Recorded data
****************************************

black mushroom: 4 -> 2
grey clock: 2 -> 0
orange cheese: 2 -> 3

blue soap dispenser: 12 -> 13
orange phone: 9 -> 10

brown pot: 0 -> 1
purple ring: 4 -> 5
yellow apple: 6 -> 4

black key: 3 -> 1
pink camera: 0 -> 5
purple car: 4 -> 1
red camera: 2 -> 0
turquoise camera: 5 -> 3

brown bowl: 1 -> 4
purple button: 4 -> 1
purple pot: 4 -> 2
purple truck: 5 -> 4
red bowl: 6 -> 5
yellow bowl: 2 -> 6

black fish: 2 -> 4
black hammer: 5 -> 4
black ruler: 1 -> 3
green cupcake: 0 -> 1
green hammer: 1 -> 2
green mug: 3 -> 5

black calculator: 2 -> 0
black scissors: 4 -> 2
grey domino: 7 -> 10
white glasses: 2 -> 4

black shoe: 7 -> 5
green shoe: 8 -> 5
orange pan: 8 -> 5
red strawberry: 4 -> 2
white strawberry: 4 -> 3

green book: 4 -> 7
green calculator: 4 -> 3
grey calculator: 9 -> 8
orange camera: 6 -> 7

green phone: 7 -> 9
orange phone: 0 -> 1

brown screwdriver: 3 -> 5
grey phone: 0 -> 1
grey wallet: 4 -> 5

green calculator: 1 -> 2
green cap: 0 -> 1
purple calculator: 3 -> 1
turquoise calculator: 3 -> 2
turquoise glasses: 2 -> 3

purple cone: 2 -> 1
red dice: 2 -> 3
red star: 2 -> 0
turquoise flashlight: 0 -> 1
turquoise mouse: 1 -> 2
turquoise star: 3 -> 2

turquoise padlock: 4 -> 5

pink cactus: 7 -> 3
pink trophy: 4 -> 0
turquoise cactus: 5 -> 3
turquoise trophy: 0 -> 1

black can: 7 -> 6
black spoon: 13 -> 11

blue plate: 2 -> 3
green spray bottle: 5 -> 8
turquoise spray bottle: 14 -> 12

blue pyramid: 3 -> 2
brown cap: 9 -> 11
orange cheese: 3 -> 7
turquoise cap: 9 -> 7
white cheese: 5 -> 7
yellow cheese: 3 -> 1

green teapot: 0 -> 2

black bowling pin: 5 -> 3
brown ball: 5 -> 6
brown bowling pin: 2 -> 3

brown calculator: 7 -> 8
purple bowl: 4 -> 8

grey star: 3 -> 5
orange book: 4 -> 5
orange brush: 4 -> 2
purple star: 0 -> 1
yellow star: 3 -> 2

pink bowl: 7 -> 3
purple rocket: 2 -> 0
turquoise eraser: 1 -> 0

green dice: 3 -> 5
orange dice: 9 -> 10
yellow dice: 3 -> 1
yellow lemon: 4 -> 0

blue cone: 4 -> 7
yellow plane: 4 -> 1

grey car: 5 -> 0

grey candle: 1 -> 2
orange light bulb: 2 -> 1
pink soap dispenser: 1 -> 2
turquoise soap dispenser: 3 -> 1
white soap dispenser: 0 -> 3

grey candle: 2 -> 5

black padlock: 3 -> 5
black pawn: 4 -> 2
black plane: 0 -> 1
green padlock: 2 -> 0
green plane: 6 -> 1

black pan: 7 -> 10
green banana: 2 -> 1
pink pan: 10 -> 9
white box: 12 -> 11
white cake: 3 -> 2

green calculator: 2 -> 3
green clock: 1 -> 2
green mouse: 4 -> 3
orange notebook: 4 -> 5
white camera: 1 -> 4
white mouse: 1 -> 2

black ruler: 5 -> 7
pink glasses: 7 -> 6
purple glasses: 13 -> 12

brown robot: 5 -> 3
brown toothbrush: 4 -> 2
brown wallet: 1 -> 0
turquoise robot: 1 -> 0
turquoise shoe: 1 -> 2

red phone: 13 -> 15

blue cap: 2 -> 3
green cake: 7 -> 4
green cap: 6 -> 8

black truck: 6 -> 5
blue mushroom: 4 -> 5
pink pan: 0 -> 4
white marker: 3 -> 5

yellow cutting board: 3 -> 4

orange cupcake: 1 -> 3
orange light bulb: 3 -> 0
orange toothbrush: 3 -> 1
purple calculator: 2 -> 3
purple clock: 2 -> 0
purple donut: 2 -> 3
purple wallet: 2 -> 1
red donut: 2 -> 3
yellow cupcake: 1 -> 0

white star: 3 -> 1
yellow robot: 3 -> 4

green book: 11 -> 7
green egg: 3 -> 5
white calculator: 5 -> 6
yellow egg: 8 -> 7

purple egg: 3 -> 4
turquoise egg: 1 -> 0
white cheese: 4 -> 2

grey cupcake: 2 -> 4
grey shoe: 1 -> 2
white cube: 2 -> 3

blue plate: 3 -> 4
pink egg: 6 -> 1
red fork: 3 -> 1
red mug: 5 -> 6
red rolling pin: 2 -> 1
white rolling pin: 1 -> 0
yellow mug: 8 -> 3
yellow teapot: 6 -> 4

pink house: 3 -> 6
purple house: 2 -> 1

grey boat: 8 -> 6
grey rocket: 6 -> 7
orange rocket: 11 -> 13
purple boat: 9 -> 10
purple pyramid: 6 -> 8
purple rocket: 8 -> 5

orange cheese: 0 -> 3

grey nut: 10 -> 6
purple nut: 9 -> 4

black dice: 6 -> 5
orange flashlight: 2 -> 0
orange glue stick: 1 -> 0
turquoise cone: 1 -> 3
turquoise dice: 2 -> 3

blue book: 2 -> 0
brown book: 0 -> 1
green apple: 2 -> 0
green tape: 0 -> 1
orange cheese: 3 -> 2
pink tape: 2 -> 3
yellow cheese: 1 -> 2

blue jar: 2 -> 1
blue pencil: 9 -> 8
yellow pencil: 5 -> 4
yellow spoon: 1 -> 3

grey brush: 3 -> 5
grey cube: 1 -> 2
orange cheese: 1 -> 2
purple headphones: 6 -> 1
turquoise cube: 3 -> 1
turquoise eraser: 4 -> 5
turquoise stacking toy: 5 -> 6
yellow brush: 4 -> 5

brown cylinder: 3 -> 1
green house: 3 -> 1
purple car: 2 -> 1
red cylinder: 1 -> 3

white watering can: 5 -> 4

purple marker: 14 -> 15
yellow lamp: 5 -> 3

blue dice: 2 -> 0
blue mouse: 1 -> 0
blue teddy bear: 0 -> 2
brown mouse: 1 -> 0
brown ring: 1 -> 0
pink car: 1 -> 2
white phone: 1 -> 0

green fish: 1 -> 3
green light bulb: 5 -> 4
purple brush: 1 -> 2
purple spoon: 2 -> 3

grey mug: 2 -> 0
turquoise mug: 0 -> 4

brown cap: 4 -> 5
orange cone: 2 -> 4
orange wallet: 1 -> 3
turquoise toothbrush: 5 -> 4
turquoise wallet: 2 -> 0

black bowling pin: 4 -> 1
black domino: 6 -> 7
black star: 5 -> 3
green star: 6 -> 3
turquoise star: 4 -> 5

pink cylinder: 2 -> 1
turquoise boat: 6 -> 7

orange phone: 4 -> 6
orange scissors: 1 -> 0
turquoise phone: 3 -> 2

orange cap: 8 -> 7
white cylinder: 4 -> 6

****************************************

Assignment = Given the records above, restate word for word only the lines starting at the one with "pink cactus: 7 -> 3" and ending at the one with "yellow cheese: 3 -> 1".

Answer section =
pink cactus: 7 -> 3
pink trophy: 4 -> 0
turquoise cactus: 5 -> 3
turquoise trophy: 0 -> 1

black can: 7 -> 6
black spoon: 13 -> 11

blue plate: 2 -> 3
green spray bottle: 5 -> 8
turquoise spray bottle: 14 -> 12

blue pyramid: 3 -> 2
brown cap: 9 -> 11
orange cheese: 3 -> 7
turquoise cap: 9 -> 7
white cheese: 5 -> 7
yellow cheese: 3 -> 1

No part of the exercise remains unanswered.